Work required
Search the records for "slope" and copy each line that holds it.
Records to use START
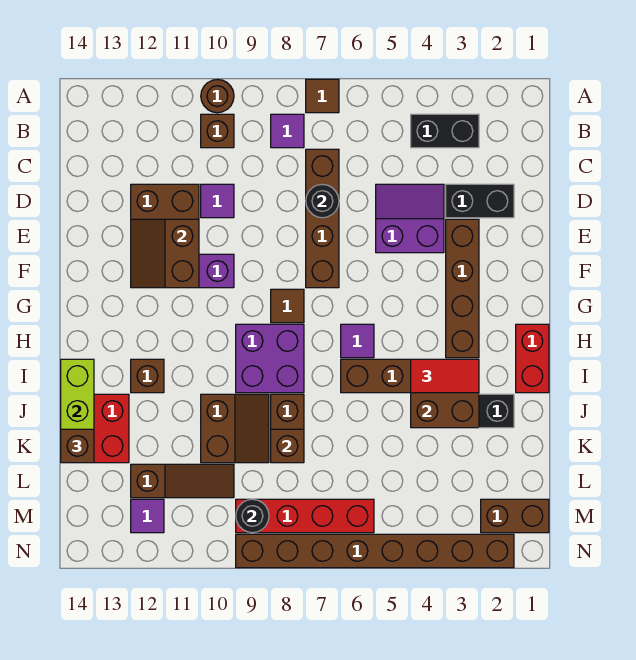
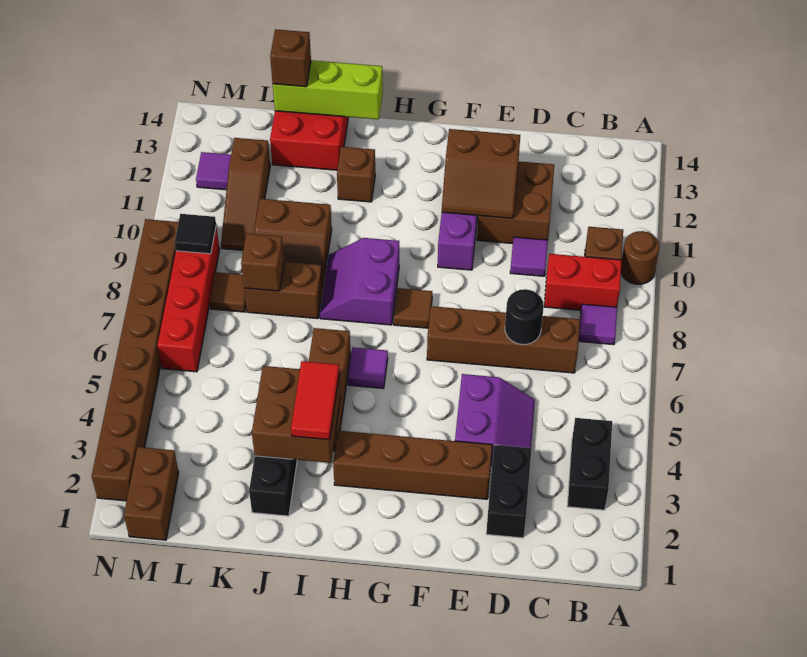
brown 1x1 tile [306,79,339,113] -> brown 1x1 tile moved to [209,272,246,312]
brown 2x2 slope [131,219,199,288] -> brown 2x2 slope turned to [442,129,520,218]
red 1x2 brick [516,324,549,393] -> red 1x2 brick moved to [544,254,622,310]
purple 2x2 brick [236,324,304,393] -> purple 2x2 slope [320,238,399,325]
black 1x1 round brick [236,499,269,533] -> black 1x1 tile [175,214,216,254]

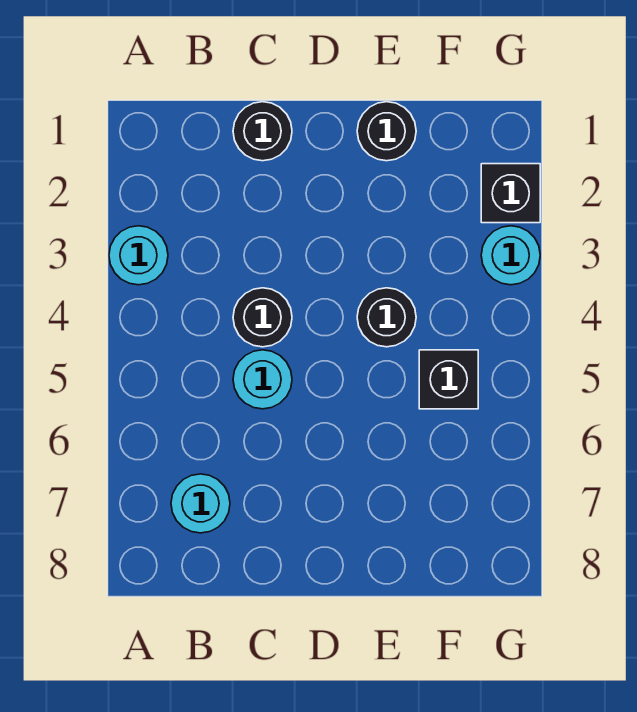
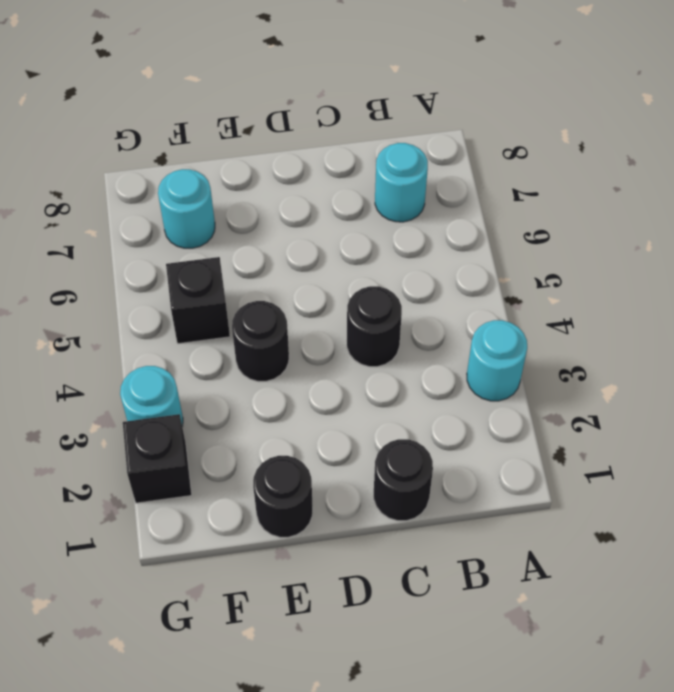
cyan 1x1 round brick [233,350,292,409] -> cyan 1x1 round brick moved to [158,169,215,248]

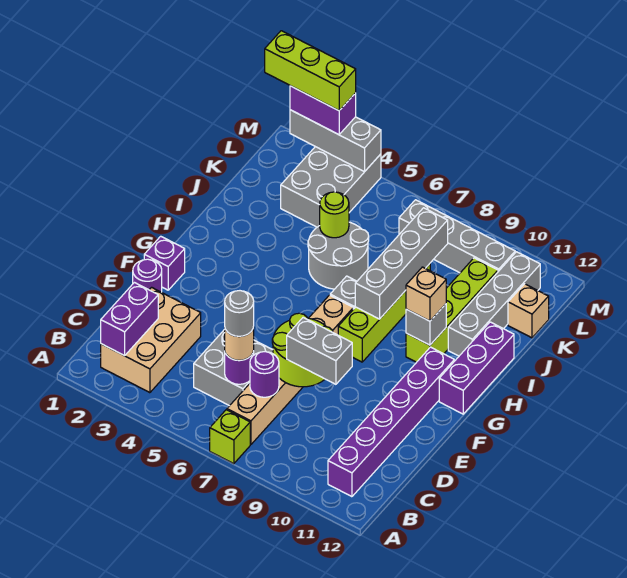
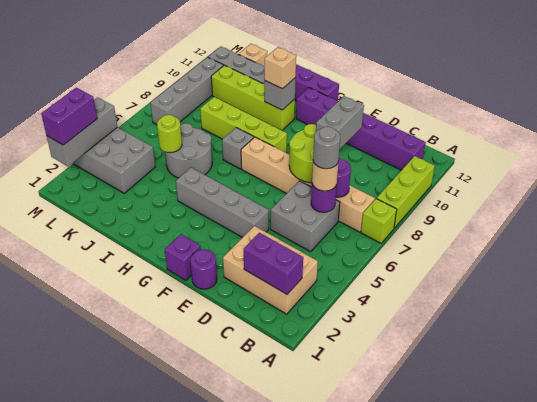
grey 1x4 brick [355,208,448,319] -> grey 1x4 brick moved to [176,168,269,238]
lime 1x3 brick [265,31,356,111] -> lime 1x3 brick moved to [377,156,435,228]

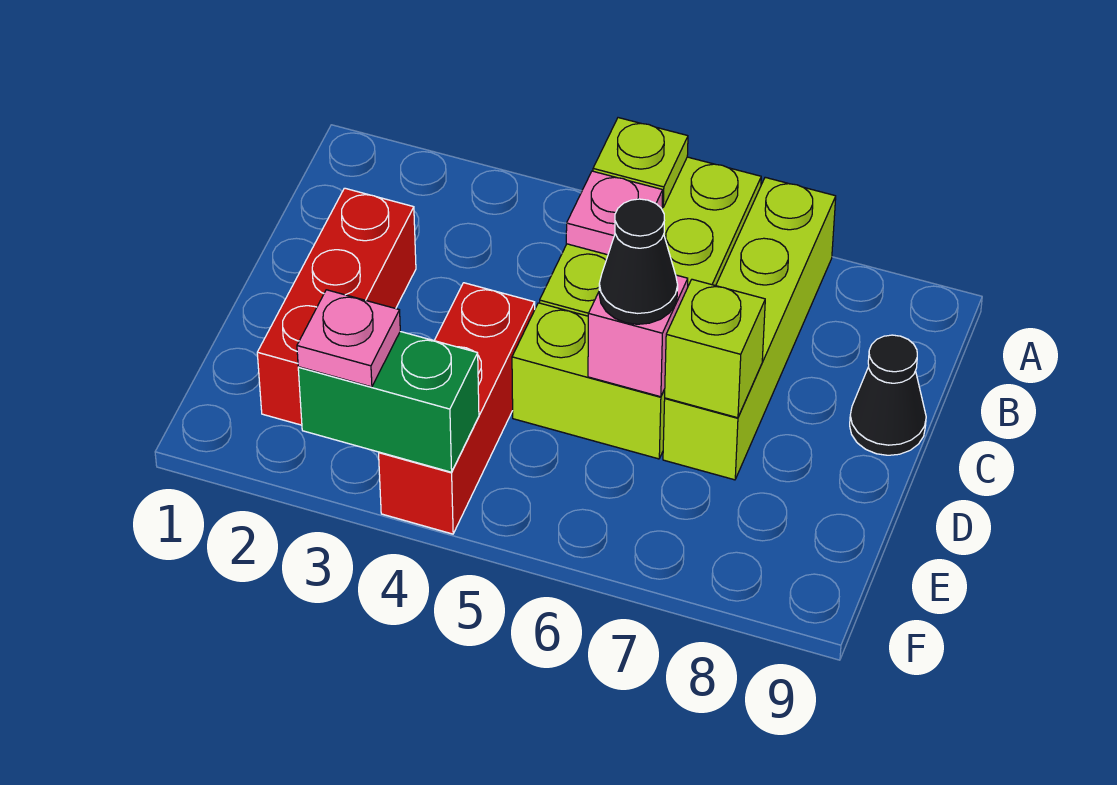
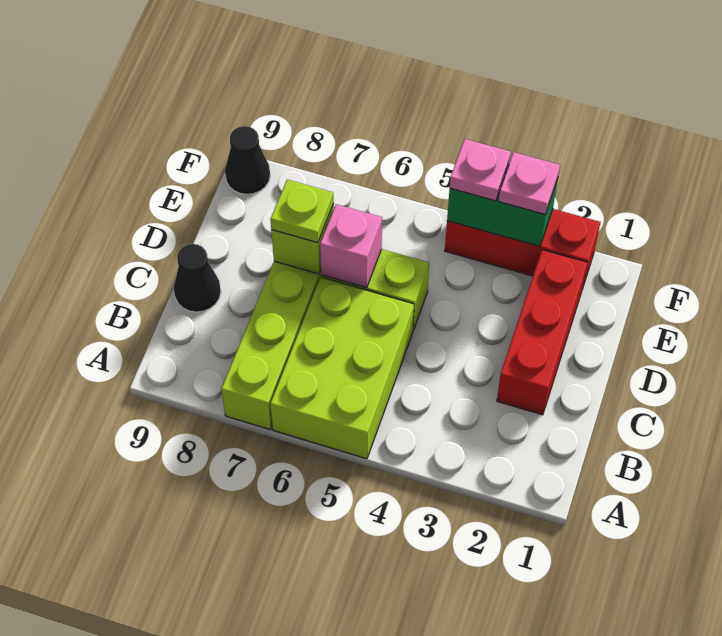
lime 1x1 plate [593,118,688,208] -> lime 1x1 plate moved to [271,180,334,243]
pink 1x1 plate [566,171,663,255] -> pink 1x1 plate moved to [450,139,511,201]
red 1x3 brick [379,283,535,534] -> red 1x3 brick turned to [445,209,600,289]
black 1x1 cone [599,199,678,324] -> black 1x1 cone moved to [225,126,270,194]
Records to use END
Solution to this exercise
brown 2x2 slope [131,219,199,288] -> brown 2x2 slope turned to [442,129,520,218]
purple 2x2 brick [236,324,304,393] -> purple 2x2 slope [320,238,399,325]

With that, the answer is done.